▶ _Required task_: Arrange every line of the entries below as a numbered list, omitting blank lines and the pictures.
-- start Material provided --
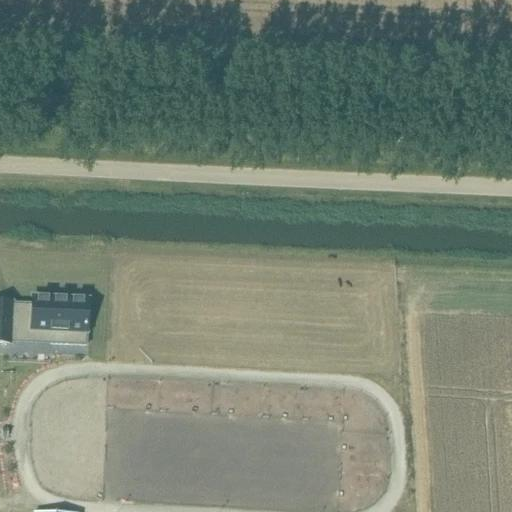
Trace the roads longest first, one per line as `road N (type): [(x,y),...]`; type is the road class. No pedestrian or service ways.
road 1 (unclassified): [(0,165),(511,188)]
road 2 (track): [(0,260),(511,278)]
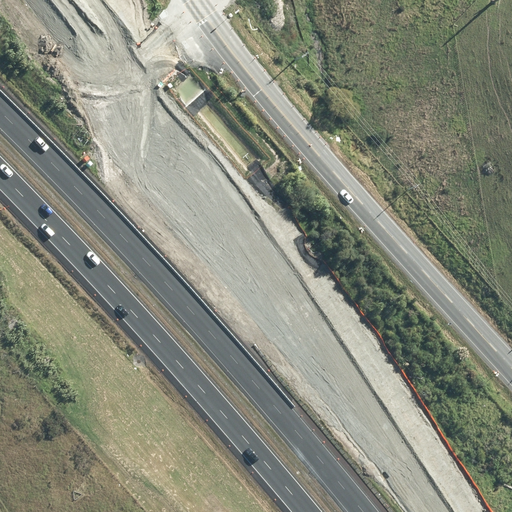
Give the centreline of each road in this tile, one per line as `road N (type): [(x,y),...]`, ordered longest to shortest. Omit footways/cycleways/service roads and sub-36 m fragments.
road 1 (motorway): [(44,0),(350,379),(434,511)]
road 2 (motorway): [(0,119),(205,328),(364,511)]
road 3 (secondary): [(511,367),(382,226),(198,0)]
road 4 (motorway): [(308,511),(0,172)]
road 5 (motorway): [(234,511),(0,304)]
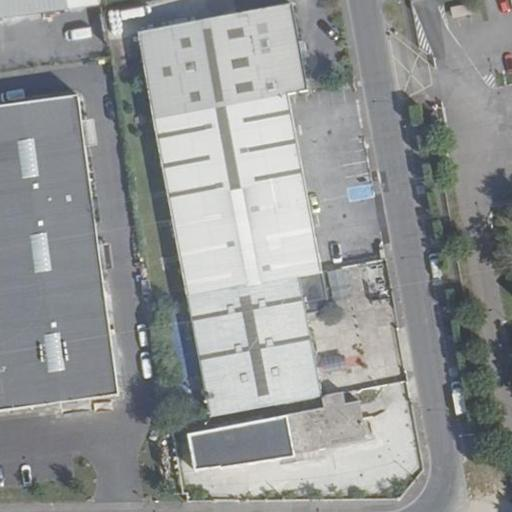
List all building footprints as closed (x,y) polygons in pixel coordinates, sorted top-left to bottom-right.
[(101,0),(0,0),(0,19),(102,6),(101,0)] [(290,26),(137,54),(153,141),(155,141),(288,117),(306,114),(298,73),(303,73),(302,63),(296,65),(290,26)] [(123,399),(83,99),(0,109),(0,415),(68,407),(123,399)] [(288,117),(155,141),(170,229),(305,205),(288,117)] [(305,205),(170,229),(188,318),(322,294),(305,205)] [(325,271),(333,315),(349,312),(342,268),(325,271)] [(322,294),(188,318),(211,438),(284,426),(285,426),(322,419),(306,336),(329,332),(322,294)] [(358,425),(344,428),(343,416),(322,419),(324,432),(286,439),(287,441),(213,454),(219,490),(219,491),(279,482),(279,479),(332,471),(331,463),(366,457),(358,425)] [(285,426),(284,426),(286,439),(324,432),(322,419),(285,426)] [(219,490),(213,454),(188,458),(194,494),(219,490)]
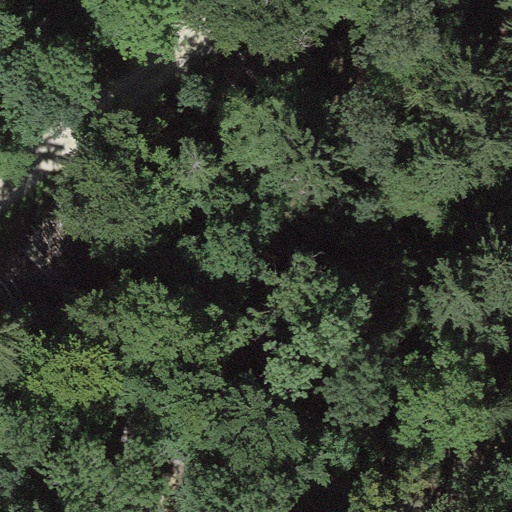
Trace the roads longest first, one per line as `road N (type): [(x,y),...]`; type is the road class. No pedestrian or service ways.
road 1 (track): [(0,401),(391,511)]
road 2 (track): [(0,198),(250,0)]
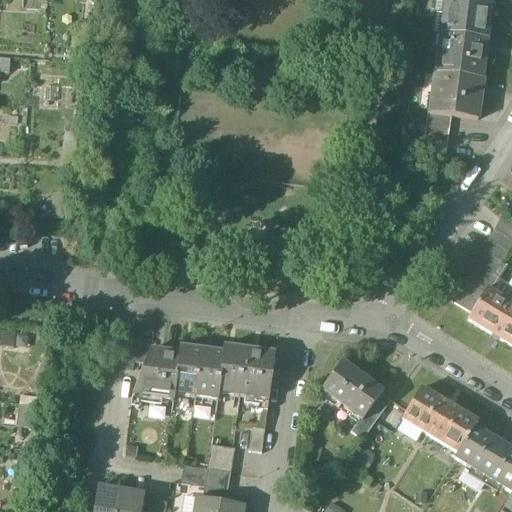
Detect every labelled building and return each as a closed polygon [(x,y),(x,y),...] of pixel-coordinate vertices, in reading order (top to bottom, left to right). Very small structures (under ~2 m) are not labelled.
[(492,2),(475,0),(443,0),(439,37),(486,43),(492,2)] [(481,83),(486,43),(439,37),(434,77),(481,83)] [(92,41),(77,39),(74,62),(88,64),(92,41)] [(10,62),(0,61),(0,75),(9,76),(10,62)] [(476,122),(481,83),(434,77),(429,115),(429,116),(450,119),(476,122)] [(425,128),(449,131),(450,119),(429,116),(429,115),(427,115),(425,128)] [(424,140),(447,143),(449,131),(425,128),(424,140)] [(422,152),(446,155),(447,143),(424,140),(422,152)] [(76,147),(63,146),(60,168),(74,170),(76,147)] [(68,197),(53,196),(51,218),(66,219),(68,197)] [(511,247),(511,228),(500,221),(450,303),(471,315),(485,291),(511,247)] [(511,307),(485,291),(471,315),(466,322),(511,350),(511,307)] [(12,355),(26,355),(27,333),(0,331),(0,347),(13,348),(12,355)] [(124,363),(135,365),(138,341),(127,340),(124,363)] [(152,343),(138,341),(135,365),(143,366),(144,365),(147,365),(149,352),(151,352),(152,343)] [(200,352),(179,349),(178,356),(173,397),(194,399),(200,352)] [(222,354),(217,396),(238,399),(244,352),(223,349),(222,354)] [(151,352),(149,352),(147,365),(144,365),(143,366),(131,397),(172,403),(173,397),(178,356),(151,352)] [(222,354),(200,352),(194,399),(216,402),(217,396),(222,354)] [(274,355),(244,352),(238,399),(267,403),(274,355)] [(383,395),(341,364),(319,394),(359,423),(361,425),(367,417),(381,397),(383,395)] [(476,425),(420,391),(401,422),(457,457),(473,430),(476,425)] [(381,397),(367,417),(376,424),(391,404),(381,397)] [(21,398),(17,426),(35,429),(39,401),(21,398)] [(376,424),(367,417),(361,425),(359,423),(350,435),(362,444),(376,424)] [(511,453),(473,430),(457,457),(454,462),(510,496),(511,492),(511,453)] [(263,433),(250,431),(247,455),(260,457),(263,433)] [(233,452),(210,448),(208,461),(231,465),(233,452)] [(231,465),(208,461),(206,473),(229,477),(231,465)] [(203,491),(206,473),(182,469),(179,487),(203,491)] [(229,477),(206,473),(203,491),(227,494),(229,477)] [(116,511),(120,493),(96,489),(93,505),(92,511),(116,511)] [(227,494),(203,491),(201,502),(225,507),(227,494)] [(143,497),(120,493),(116,511),(140,511),(142,501),(143,497)] [(153,511),(155,503),(142,501),(140,511),(153,511)] [(201,502),(195,501),(193,511),(242,511),(243,510),(225,507),(201,502)] [(92,511),(93,505),(82,503),(80,511),(92,511)] [(165,511),(166,505),(155,503),(153,511),(165,511)]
-- end Material provided --
▶ _Solved problem_:
1. Trace the roads longest first, one per line as `road N (type): [(x,y),...]`; type is the road class. No pedestrian or service ways.
2. road 1 (unclassified): [(0,165),(511,188)]
3. road 2 (track): [(0,260),(511,278)]
4. Give the centreline of each road in this tile, one per line as `road N (type): [(x,y),...]`, ordered longest to shortest. Omit footways/cycleways/service roads and sub-36 m fragments.
5. road 1 (motorway): [(44,0),(350,379),(434,511)]
6. road 2 (motorway): [(0,119),(205,328),(364,511)]
7. road 3 (secondary): [(511,367),(382,226),(198,0)]
8. road 4 (motorway): [(308,511),(0,172)]
9. road 5 (motorway): [(234,511),(0,304)]
10. List all building footprints as closed (x,y) polygons in pixel coordinates, sorted top-left to bottom-right.
11. [(101,0),(0,0),(0,19),(102,6),(101,0)] [(290,26),(137,54),(153,141),(155,141),(288,117),(306,114),(298,73),(303,73),(302,63),(296,65),(290,26)] [(123,399),(83,99),(0,109),(0,415),(68,407),(123,399)] [(288,117),(155,141),(170,229),(305,205),(288,117)] [(305,205),(170,229),(188,318),(322,294),(305,205)] [(325,271),(333,315),(349,312),(342,268),(325,271)] [(322,294),(188,318),(211,438),(284,426),(285,426),(322,419),(306,336),(329,332),(322,294)] [(358,425),(344,428),(343,416),(322,419),(324,432),(286,439),(287,441),(213,454),(219,490),(219,491),(279,482),(279,479),(332,471),(331,463),(366,457),(358,425)] [(285,426),(284,426),(286,439),(324,432),(322,419),(285,426)] [(219,490),(213,454),(188,458),(194,494),(219,490)]
12. Trace the roads longest first, one per line as `road N (type): [(x,y),...]`; type is the road class. No pedestrian or service ways.
13. road 1 (track): [(0,401),(391,511)]
14. road 2 (track): [(0,198),(250,0)]
15. Detect every labelled building and return each as a closed polygon [(x,y),(x,y),...] of pixel-coordinate vertices, in reading order (top to bottom, left to right). Very small structures (under ~2 m) are not labelled.
16. [(492,2),(475,0),(443,0),(439,37),(486,43),(492,2)] [(481,83),(486,43),(439,37),(434,77),(481,83)] [(92,41),(77,39),(74,62),(88,64),(92,41)] [(10,62),(0,61),(0,75),(9,76),(10,62)] [(476,122),(481,83),(434,77),(429,115),(429,116),(450,119),(476,122)] [(425,128),(449,131),(450,119),(429,116),(429,115),(427,115),(425,128)] [(424,140),(447,143),(449,131),(425,128),(424,140)] [(422,152),(446,155),(447,143),(424,140),(422,152)] [(76,147),(63,146),(60,168),(74,170),(76,147)] [(68,197),(53,196),(51,218),(66,219),(68,197)] [(511,247),(511,228),(500,221),(450,303),(471,315),(485,291),(511,247)] [(511,307),(485,291),(471,315),(466,322),(511,350),(511,307)] [(12,355),(26,355),(27,333),(0,331),(0,347),(13,348),(12,355)] [(124,363),(135,365),(138,341),(127,340),(124,363)] [(152,343),(138,341),(135,365),(143,366),(144,365),(147,365),(149,352),(151,352),(152,343)] [(200,352),(179,349),(178,356),(173,397),(194,399),(200,352)] [(222,354),(217,396),(238,399),(244,352),(223,349),(222,354)] [(151,352),(149,352),(147,365),(144,365),(143,366),(131,397),(172,403),(173,397),(178,356),(151,352)] [(222,354),(200,352),(194,399),(216,402),(217,396),(222,354)] [(274,355),(244,352),(238,399),(267,403),(274,355)] [(383,395),(341,364),(319,394),(359,423),(361,425),(367,417),(381,397),(383,395)] [(476,425),(420,391),(401,422),(457,457),(473,430),(476,425)] [(381,397),(367,417),(376,424),(391,404),(381,397)] [(21,398),(17,426),(35,429),(39,401),(21,398)] [(376,424),(367,417),(361,425),(359,423),(350,435),(362,444),(376,424)] [(511,453),(473,430),(457,457),(454,462),(510,496),(511,492),(511,453)] [(263,433),(250,431),(247,455),(260,457),(263,433)] [(233,452),(210,448),(208,461),(231,465),(233,452)] [(231,465),(208,461),(206,473),(229,477),(231,465)] [(203,491),(206,473),(182,469),(179,487),(203,491)] [(229,477),(206,473),(203,491),(227,494),(229,477)] [(116,511),(120,493),(96,489),(93,505),(92,511),(116,511)] [(227,494),(203,491),(201,502),(225,507),(227,494)] [(143,497),(120,493),(116,511),(140,511),(142,501),(143,497)] [(153,511),(155,503),(142,501),(140,511),(153,511)] [(201,502),(195,501),(193,511),(242,511),(243,510),(225,507),(201,502)] [(92,511),(93,505),(82,503),(80,511),(92,511)] [(165,511),(166,505),(155,503),(153,511),(165,511)]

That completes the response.